Work instruction -
Please copy, exactly as they appear below, the lines from the one containing "IC4 pin SDA: N2 -> none" through the one containing "TR1: NMOS (G".

═══ Listed records ═══

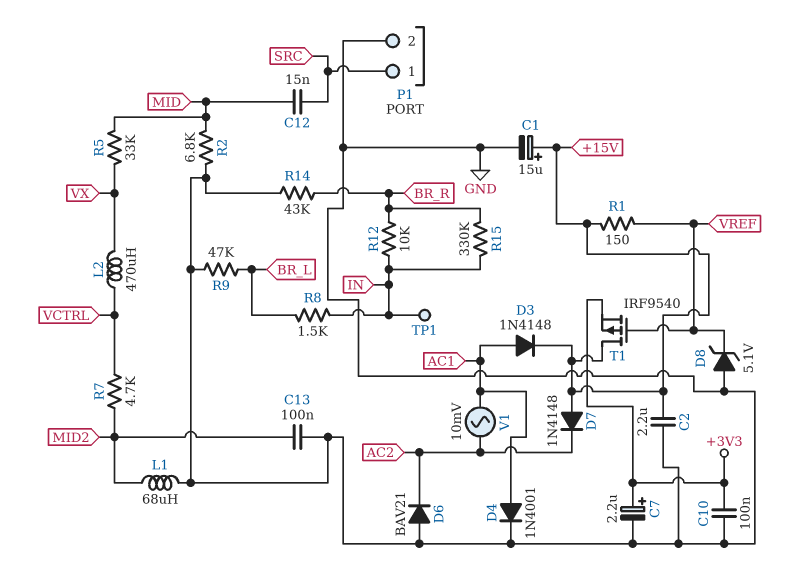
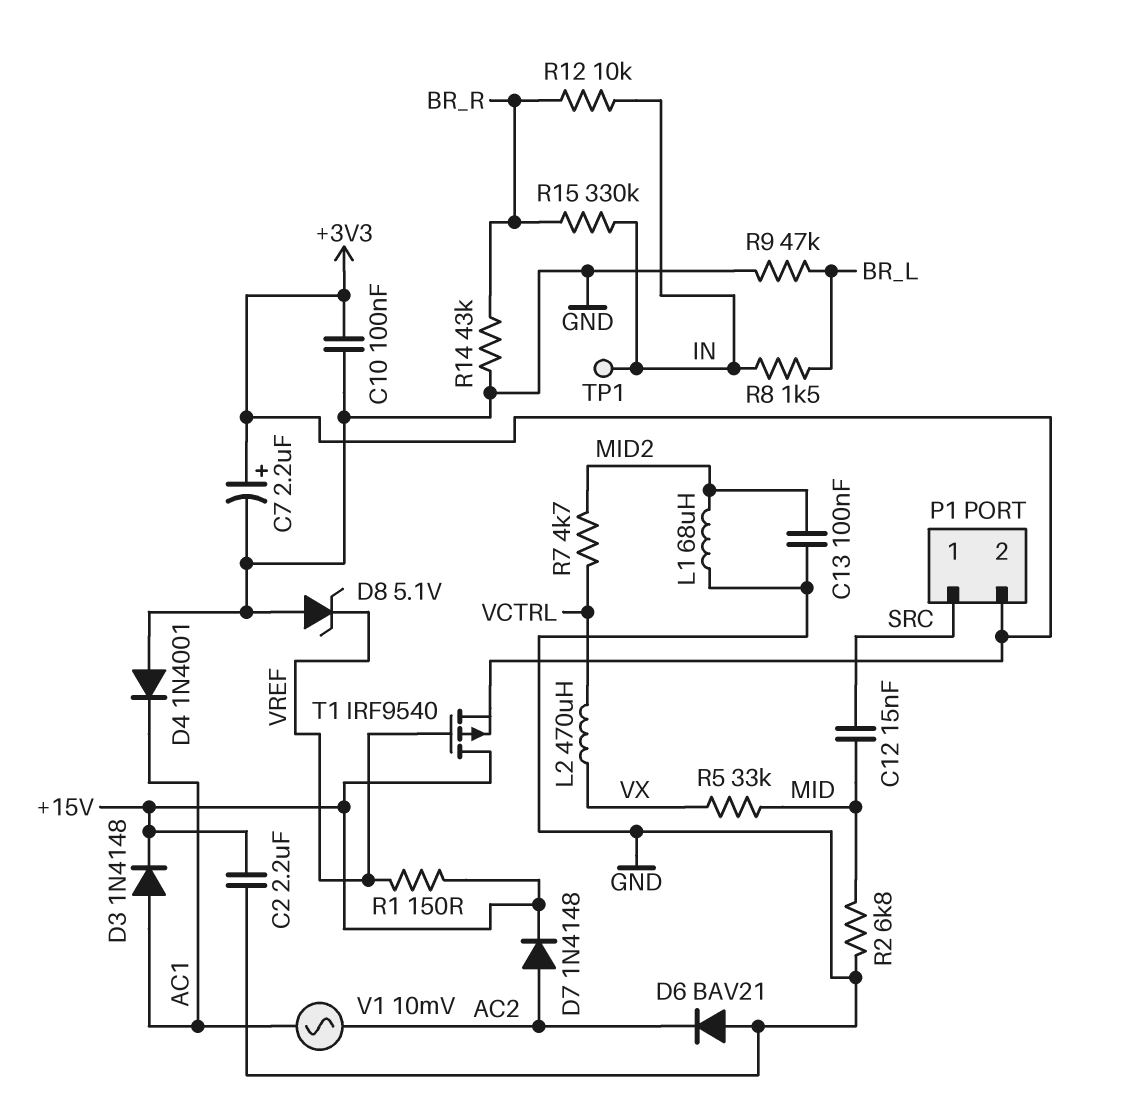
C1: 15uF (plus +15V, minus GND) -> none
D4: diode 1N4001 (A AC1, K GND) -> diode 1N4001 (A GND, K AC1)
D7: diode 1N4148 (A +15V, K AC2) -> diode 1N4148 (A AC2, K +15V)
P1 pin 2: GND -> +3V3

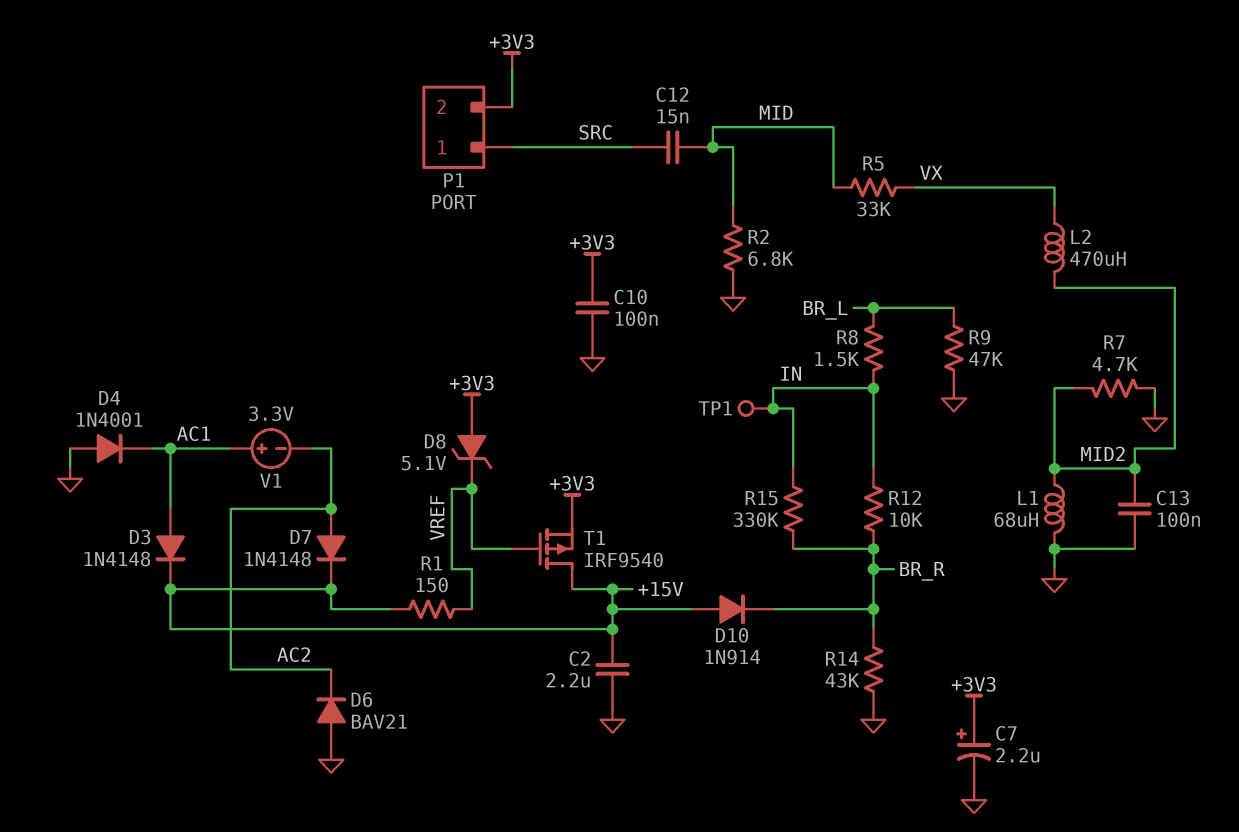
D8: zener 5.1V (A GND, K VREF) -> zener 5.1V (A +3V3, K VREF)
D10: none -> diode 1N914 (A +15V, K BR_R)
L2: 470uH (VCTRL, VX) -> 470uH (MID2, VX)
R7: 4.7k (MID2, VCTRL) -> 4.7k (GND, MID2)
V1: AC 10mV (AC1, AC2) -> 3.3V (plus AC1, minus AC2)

═══
═══ Listed records ═══

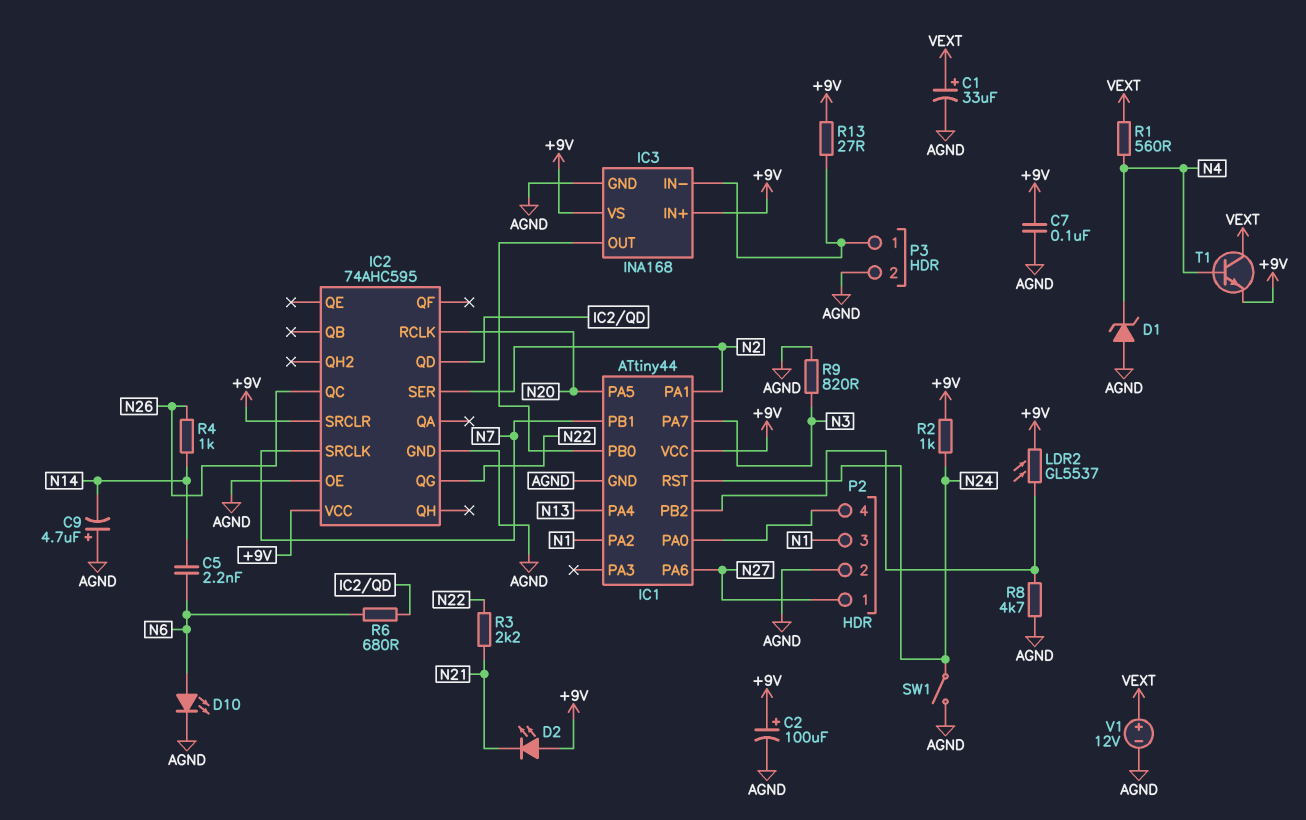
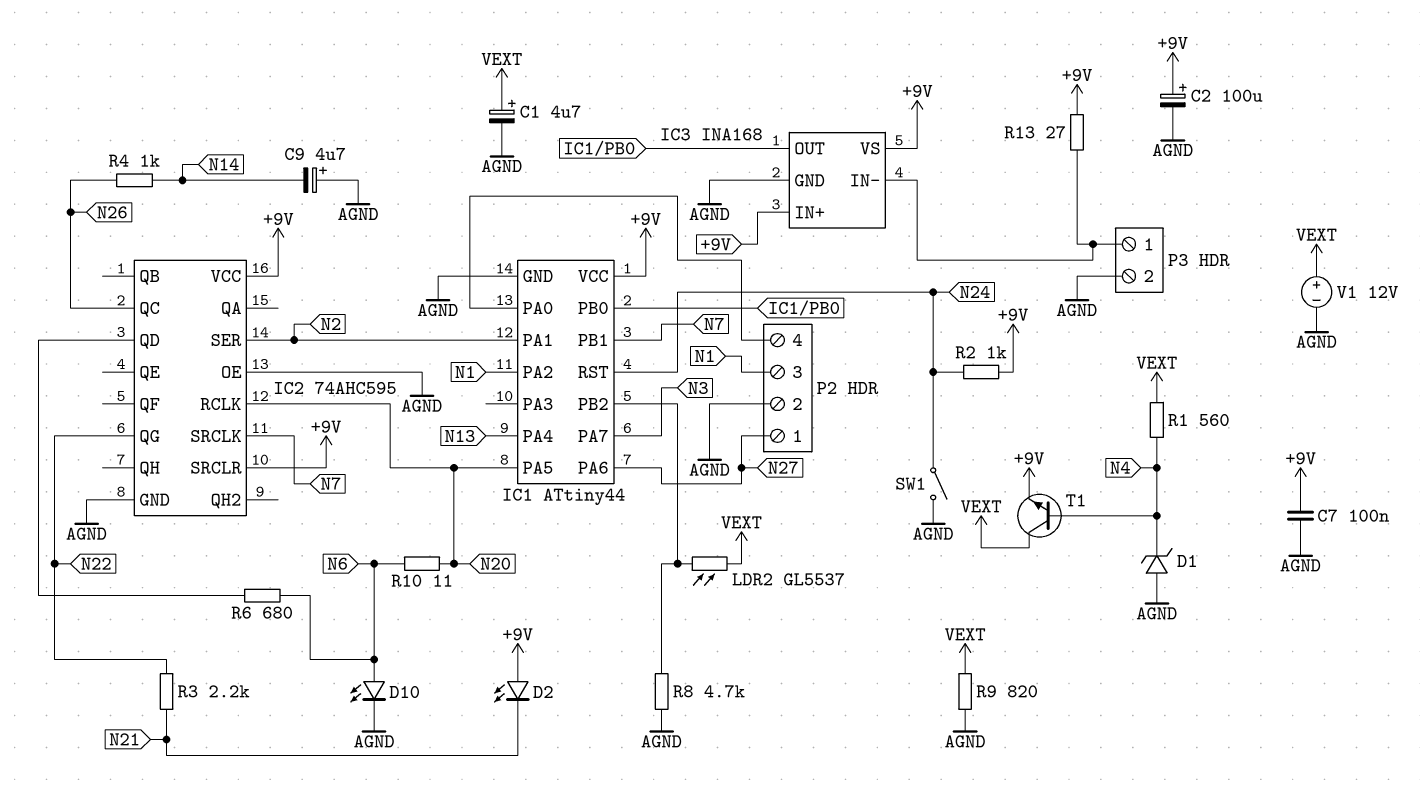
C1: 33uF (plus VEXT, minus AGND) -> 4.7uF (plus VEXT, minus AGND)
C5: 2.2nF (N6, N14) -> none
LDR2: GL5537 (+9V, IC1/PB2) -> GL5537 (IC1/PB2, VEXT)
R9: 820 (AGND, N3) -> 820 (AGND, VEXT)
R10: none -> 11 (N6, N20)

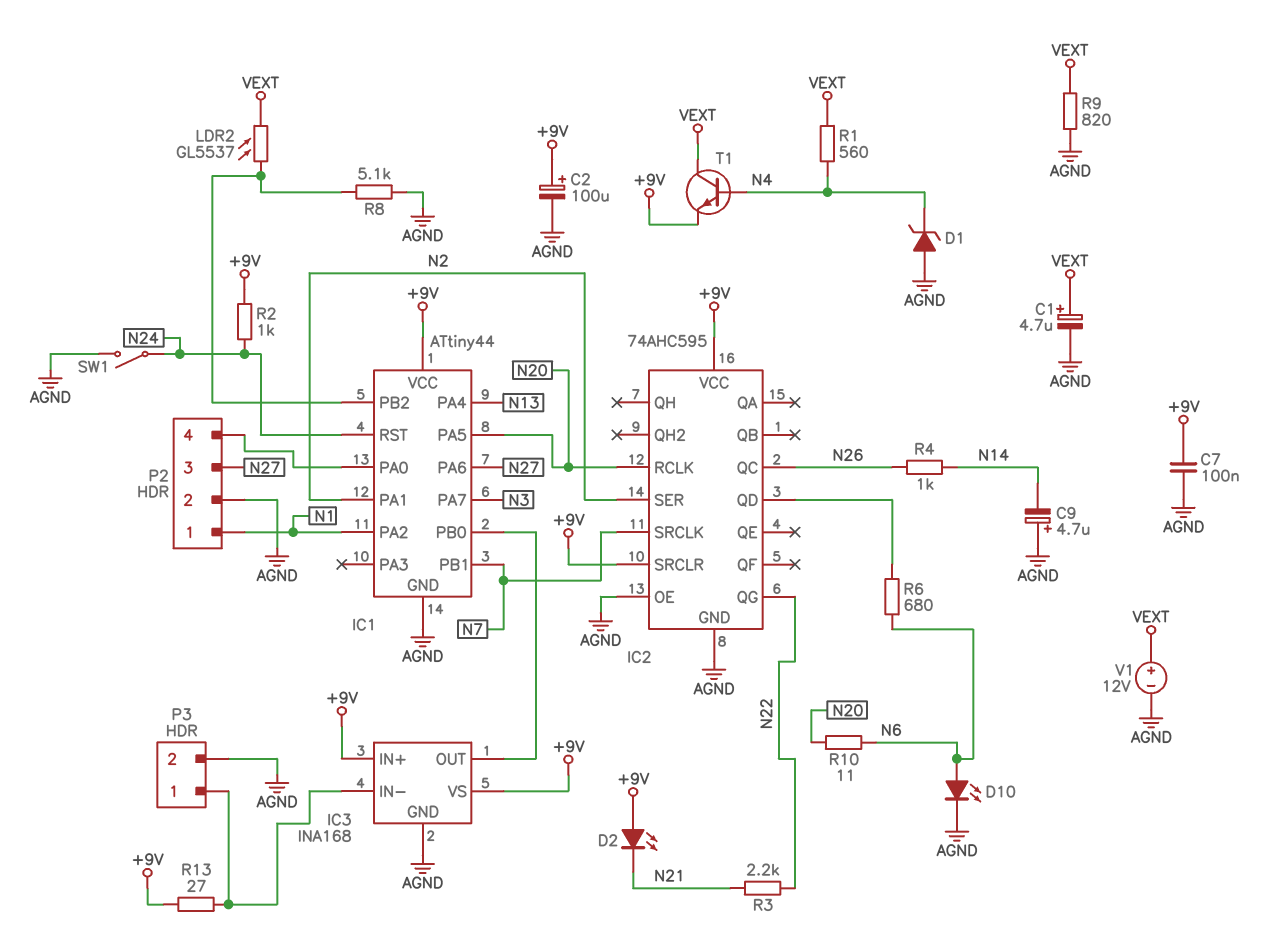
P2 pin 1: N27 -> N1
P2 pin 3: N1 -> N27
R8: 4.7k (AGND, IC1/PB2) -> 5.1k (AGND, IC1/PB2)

═══
═══ Listed records ═══

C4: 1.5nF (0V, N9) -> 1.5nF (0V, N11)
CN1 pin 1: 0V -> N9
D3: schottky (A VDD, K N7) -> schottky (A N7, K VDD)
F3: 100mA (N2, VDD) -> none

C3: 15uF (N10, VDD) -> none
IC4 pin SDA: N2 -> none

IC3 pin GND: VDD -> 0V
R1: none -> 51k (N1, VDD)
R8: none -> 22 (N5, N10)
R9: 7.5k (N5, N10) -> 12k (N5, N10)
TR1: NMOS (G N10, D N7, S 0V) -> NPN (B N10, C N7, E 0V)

═══

Response area -
IC4 pin SDA: N2 -> none

IC3 pin GND: VDD -> 0V
R1: none -> 51k (N1, VDD)
R8: none -> 22 (N5, N10)
R9: 7.5k (N5, N10) -> 12k (N5, N10)
TR1: NMOS (G N10, D N7, S 0V) -> NPN (B N10, C N7, E 0V)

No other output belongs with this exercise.